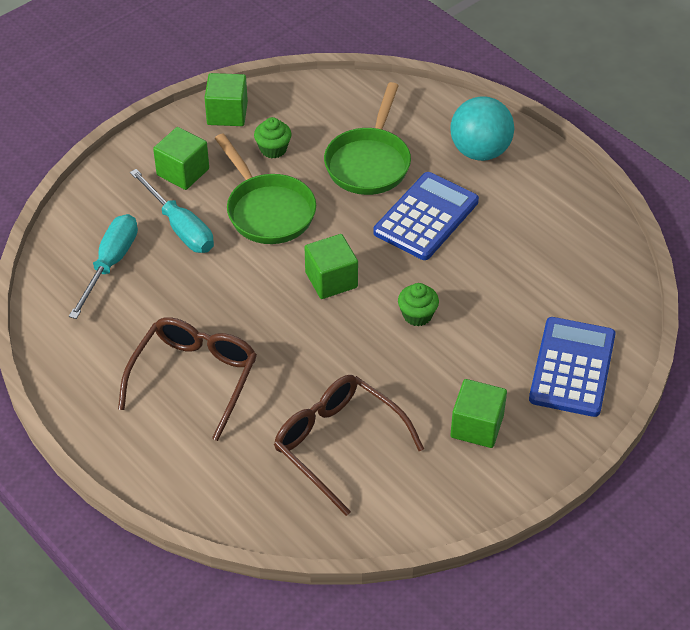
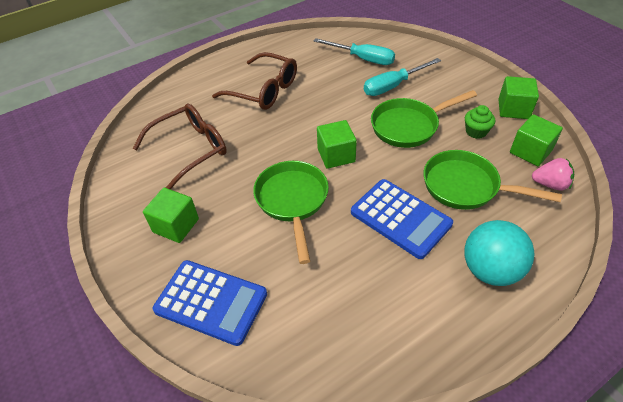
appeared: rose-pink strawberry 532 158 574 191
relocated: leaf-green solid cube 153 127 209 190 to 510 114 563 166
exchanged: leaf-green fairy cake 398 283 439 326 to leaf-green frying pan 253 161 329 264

---

Each line in the material with "green" in it must be reported.

relocated: leaf-green solid cube 153 127 209 190 to 510 114 563 166
exchanged: leaf-green fairy cake 398 283 439 326 to leaf-green frying pan 253 161 329 264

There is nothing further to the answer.